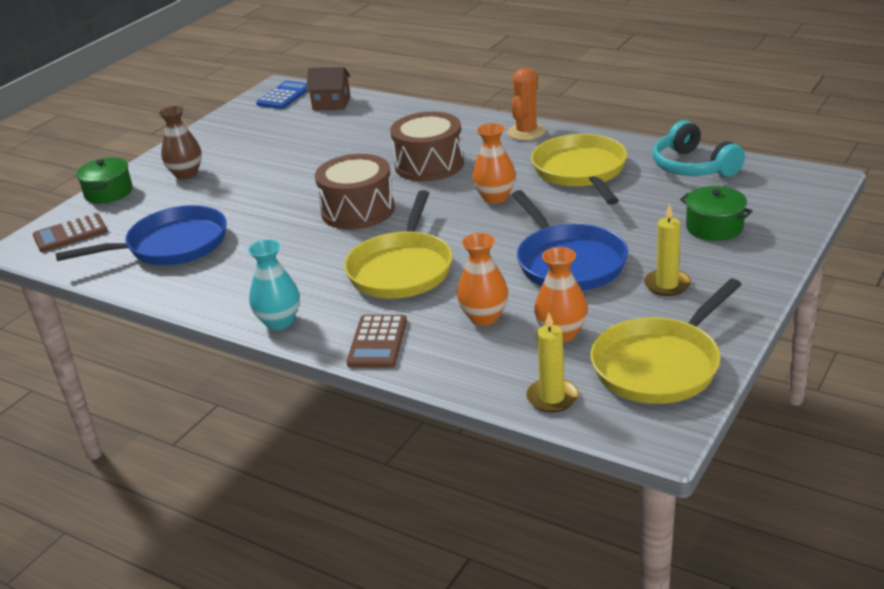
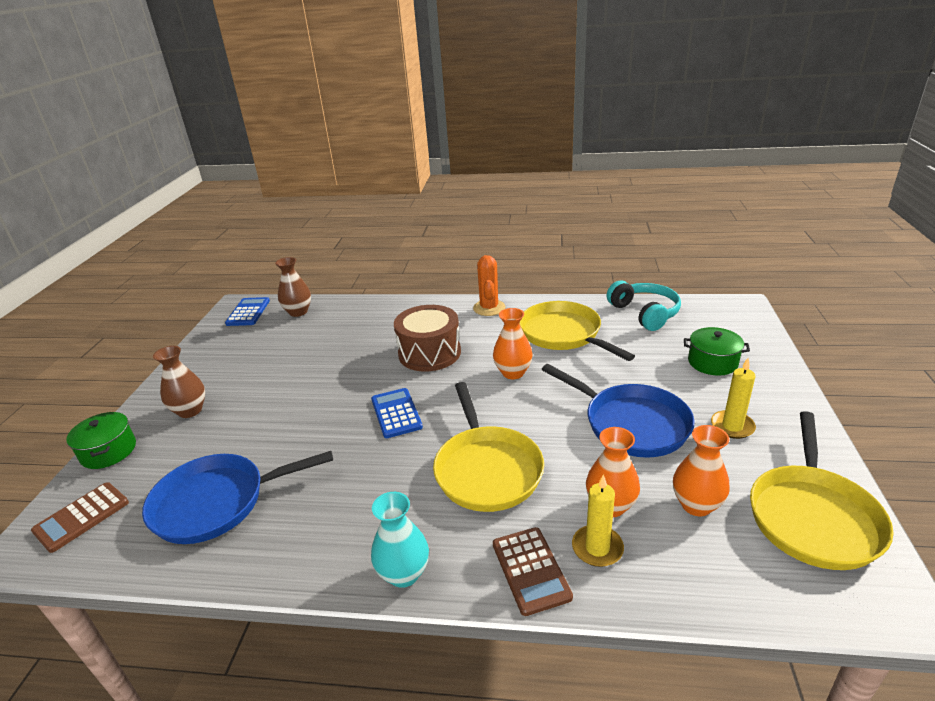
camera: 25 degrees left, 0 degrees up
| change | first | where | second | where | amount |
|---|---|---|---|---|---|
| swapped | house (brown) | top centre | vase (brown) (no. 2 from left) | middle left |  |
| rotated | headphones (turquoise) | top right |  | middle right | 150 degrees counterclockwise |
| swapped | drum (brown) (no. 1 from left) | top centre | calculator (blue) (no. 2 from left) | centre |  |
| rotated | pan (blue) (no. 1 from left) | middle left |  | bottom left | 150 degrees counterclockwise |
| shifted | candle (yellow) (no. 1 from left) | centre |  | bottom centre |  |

The task
Copy out the lines of the data where the word "brown" can be found.

Task answer
| swapped | house (brown) | top centre | vase (brown) (no. 2 from left) | middle left |  |
| swapped | drum (brown) (no. 1 from left) | top centre | calculator (blue) (no. 2 from left) | centre |  |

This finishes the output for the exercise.